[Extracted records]
╭──

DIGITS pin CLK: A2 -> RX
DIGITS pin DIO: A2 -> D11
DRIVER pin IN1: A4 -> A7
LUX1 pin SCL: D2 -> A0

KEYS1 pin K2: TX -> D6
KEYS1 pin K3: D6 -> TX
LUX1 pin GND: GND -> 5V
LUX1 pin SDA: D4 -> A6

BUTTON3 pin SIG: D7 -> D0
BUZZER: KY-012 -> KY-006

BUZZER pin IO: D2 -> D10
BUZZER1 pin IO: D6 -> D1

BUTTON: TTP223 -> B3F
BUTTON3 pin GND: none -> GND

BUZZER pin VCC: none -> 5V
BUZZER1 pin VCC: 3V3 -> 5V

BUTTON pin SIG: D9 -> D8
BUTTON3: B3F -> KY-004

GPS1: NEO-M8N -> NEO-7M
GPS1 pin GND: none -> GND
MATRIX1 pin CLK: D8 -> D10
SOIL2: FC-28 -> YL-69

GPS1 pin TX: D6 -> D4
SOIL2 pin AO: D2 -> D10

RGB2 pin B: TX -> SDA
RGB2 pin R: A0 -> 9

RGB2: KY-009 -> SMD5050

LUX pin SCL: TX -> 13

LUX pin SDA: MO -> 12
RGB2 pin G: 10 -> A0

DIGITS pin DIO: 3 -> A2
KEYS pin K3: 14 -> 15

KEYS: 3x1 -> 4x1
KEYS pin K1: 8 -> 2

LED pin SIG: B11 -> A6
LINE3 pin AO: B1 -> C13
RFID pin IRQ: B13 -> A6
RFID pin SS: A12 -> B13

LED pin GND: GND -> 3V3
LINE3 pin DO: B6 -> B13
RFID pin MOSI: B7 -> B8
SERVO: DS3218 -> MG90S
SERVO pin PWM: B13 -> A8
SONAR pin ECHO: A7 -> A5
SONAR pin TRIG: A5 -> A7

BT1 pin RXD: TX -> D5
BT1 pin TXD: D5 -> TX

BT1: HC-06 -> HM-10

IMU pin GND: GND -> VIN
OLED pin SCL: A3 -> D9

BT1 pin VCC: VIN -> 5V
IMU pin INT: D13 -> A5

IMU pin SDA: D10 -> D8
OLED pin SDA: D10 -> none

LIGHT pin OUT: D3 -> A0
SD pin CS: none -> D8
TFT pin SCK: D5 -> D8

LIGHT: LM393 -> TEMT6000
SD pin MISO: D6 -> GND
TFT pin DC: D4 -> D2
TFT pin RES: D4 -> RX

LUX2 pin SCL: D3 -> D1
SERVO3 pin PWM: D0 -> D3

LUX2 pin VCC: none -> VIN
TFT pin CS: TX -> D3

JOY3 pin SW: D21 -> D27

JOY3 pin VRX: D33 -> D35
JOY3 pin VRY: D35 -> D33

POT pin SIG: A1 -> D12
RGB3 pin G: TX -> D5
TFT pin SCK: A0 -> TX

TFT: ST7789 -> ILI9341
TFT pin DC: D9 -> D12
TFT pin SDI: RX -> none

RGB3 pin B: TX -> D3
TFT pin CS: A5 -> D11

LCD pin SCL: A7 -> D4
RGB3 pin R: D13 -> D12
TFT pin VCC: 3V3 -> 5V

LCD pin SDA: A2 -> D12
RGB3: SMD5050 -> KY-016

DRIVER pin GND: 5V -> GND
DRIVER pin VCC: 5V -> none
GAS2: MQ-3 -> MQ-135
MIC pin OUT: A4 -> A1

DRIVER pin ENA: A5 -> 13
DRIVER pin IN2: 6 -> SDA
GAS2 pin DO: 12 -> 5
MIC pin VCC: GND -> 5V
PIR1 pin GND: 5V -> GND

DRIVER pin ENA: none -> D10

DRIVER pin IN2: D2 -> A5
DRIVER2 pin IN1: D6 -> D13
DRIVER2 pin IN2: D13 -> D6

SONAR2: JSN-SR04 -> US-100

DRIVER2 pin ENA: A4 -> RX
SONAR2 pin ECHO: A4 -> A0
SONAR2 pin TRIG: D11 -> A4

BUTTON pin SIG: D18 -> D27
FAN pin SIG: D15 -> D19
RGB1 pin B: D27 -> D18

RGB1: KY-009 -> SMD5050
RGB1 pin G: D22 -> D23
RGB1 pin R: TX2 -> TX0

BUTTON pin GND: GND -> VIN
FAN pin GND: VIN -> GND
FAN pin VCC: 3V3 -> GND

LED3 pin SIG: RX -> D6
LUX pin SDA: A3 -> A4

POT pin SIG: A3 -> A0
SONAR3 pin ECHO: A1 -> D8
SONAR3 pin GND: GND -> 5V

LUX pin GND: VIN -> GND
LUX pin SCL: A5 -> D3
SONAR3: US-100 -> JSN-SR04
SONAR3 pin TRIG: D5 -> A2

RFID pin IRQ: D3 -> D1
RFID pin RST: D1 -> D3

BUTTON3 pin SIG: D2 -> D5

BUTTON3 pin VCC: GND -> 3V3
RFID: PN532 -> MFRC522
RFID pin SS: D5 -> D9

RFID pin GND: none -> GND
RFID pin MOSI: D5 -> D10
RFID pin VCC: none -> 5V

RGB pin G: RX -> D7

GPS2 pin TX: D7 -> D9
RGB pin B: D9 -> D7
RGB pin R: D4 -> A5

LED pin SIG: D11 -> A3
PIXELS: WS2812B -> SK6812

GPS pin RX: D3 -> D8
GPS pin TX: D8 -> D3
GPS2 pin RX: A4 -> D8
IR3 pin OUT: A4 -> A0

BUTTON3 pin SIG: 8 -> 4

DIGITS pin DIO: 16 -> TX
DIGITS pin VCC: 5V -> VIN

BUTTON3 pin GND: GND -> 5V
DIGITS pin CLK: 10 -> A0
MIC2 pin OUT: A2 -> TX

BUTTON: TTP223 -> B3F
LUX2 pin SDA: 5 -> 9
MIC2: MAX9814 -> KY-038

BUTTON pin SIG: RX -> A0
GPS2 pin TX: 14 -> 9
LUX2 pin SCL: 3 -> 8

╰──

» **REQUIRED ACTION**
Your job is to reproduce the data in full, with every line intact.

» **ANSWER TO THIS PROBLEM**
DIGITS pin CLK: A2 -> RX
DIGITS pin DIO: A2 -> D11
DRIVER pin IN1: A4 -> A7
LUX1 pin SCL: D2 -> A0

KEYS1 pin K2: TX -> D6
KEYS1 pin K3: D6 -> TX
LUX1 pin GND: GND -> 5V
LUX1 pin SDA: D4 -> A6

BUTTON3 pin SIG: D7 -> D0
BUZZER: KY-012 -> KY-006

BUZZER pin IO: D2 -> D10
BUZZER1 pin IO: D6 -> D1

BUTTON: TTP223 -> B3F
BUTTON3 pin GND: none -> GND

BUZZER pin VCC: none -> 5V
BUZZER1 pin VCC: 3V3 -> 5V

BUTTON pin SIG: D9 -> D8
BUTTON3: B3F -> KY-004

GPS1: NEO-M8N -> NEO-7M
GPS1 pin GND: none -> GND
MATRIX1 pin CLK: D8 -> D10
SOIL2: FC-28 -> YL-69

GPS1 pin TX: D6 -> D4
SOIL2 pin AO: D2 -> D10

RGB2 pin B: TX -> SDA
RGB2 pin R: A0 -> 9

RGB2: KY-009 -> SMD5050

LUX pin SCL: TX -> 13

LUX pin SDA: MO -> 12
RGB2 pin G: 10 -> A0

DIGITS pin DIO: 3 -> A2
KEYS pin K3: 14 -> 15

KEYS: 3x1 -> 4x1
KEYS pin K1: 8 -> 2

LED pin SIG: B11 -> A6
LINE3 pin AO: B1 -> C13
RFID pin IRQ: B13 -> A6
RFID pin SS: A12 -> B13

LED pin GND: GND -> 3V3
LINE3 pin DO: B6 -> B13
RFID pin MOSI: B7 -> B8
SERVO: DS3218 -> MG90S
SERVO pin PWM: B13 -> A8
SONAR pin ECHO: A7 -> A5
SONAR pin TRIG: A5 -> A7

BT1 pin RXD: TX -> D5
BT1 pin TXD: D5 -> TX

BT1: HC-06 -> HM-10

IMU pin GND: GND -> VIN
OLED pin SCL: A3 -> D9

BT1 pin VCC: VIN -> 5V
IMU pin INT: D13 -> A5

IMU pin SDA: D10 -> D8
OLED pin SDA: D10 -> none

LIGHT pin OUT: D3 -> A0
SD pin CS: none -> D8
TFT pin SCK: D5 -> D8

LIGHT: LM393 -> TEMT6000
SD pin MISO: D6 -> GND
TFT pin DC: D4 -> D2
TFT pin RES: D4 -> RX

LUX2 pin SCL: D3 -> D1
SERVO3 pin PWM: D0 -> D3

LUX2 pin VCC: none -> VIN
TFT pin CS: TX -> D3

JOY3 pin SW: D21 -> D27

JOY3 pin VRX: D33 -> D35
JOY3 pin VRY: D35 -> D33

POT pin SIG: A1 -> D12
RGB3 pin G: TX -> D5
TFT pin SCK: A0 -> TX

TFT: ST7789 -> ILI9341
TFT pin DC: D9 -> D12
TFT pin SDI: RX -> none

RGB3 pin B: TX -> D3
TFT pin CS: A5 -> D11

LCD pin SCL: A7 -> D4
RGB3 pin R: D13 -> D12
TFT pin VCC: 3V3 -> 5V

LCD pin SDA: A2 -> D12
RGB3: SMD5050 -> KY-016

DRIVER pin GND: 5V -> GND
DRIVER pin VCC: 5V -> none
GAS2: MQ-3 -> MQ-135
MIC pin OUT: A4 -> A1

DRIVER pin ENA: A5 -> 13
DRIVER pin IN2: 6 -> SDA
GAS2 pin DO: 12 -> 5
MIC pin VCC: GND -> 5V
PIR1 pin GND: 5V -> GND

DRIVER pin ENA: none -> D10

DRIVER pin IN2: D2 -> A5
DRIVER2 pin IN1: D6 -> D13
DRIVER2 pin IN2: D13 -> D6

SONAR2: JSN-SR04 -> US-100

DRIVER2 pin ENA: A4 -> RX
SONAR2 pin ECHO: A4 -> A0
SONAR2 pin TRIG: D11 -> A4

BUTTON pin SIG: D18 -> D27
FAN pin SIG: D15 -> D19
RGB1 pin B: D27 -> D18

RGB1: KY-009 -> SMD5050
RGB1 pin G: D22 -> D23
RGB1 pin R: TX2 -> TX0

BUTTON pin GND: GND -> VIN
FAN pin GND: VIN -> GND
FAN pin VCC: 3V3 -> GND

LED3 pin SIG: RX -> D6
LUX pin SDA: A3 -> A4

POT pin SIG: A3 -> A0
SONAR3 pin ECHO: A1 -> D8
SONAR3 pin GND: GND -> 5V

LUX pin GND: VIN -> GND
LUX pin SCL: A5 -> D3
SONAR3: US-100 -> JSN-SR04
SONAR3 pin TRIG: D5 -> A2

RFID pin IRQ: D3 -> D1
RFID pin RST: D1 -> D3

BUTTON3 pin SIG: D2 -> D5

BUTTON3 pin VCC: GND -> 3V3
RFID: PN532 -> MFRC522
RFID pin SS: D5 -> D9

RFID pin GND: none -> GND
RFID pin MOSI: D5 -> D10
RFID pin VCC: none -> 5V

RGB pin G: RX -> D7

GPS2 pin TX: D7 -> D9
RGB pin B: D9 -> D7
RGB pin R: D4 -> A5

LED pin SIG: D11 -> A3
PIXELS: WS2812B -> SK6812

GPS pin RX: D3 -> D8
GPS pin TX: D8 -> D3
GPS2 pin RX: A4 -> D8
IR3 pin OUT: A4 -> A0

BUTTON3 pin SIG: 8 -> 4

DIGITS pin DIO: 16 -> TX
DIGITS pin VCC: 5V -> VIN

BUTTON3 pin GND: GND -> 5V
DIGITS pin CLK: 10 -> A0
MIC2 pin OUT: A2 -> TX

BUTTON: TTP223 -> B3F
LUX2 pin SDA: 5 -> 9
MIC2: MAX9814 -> KY-038

BUTTON pin SIG: RX -> A0
GPS2 pin TX: 14 -> 9
LUX2 pin SCL: 3 -> 8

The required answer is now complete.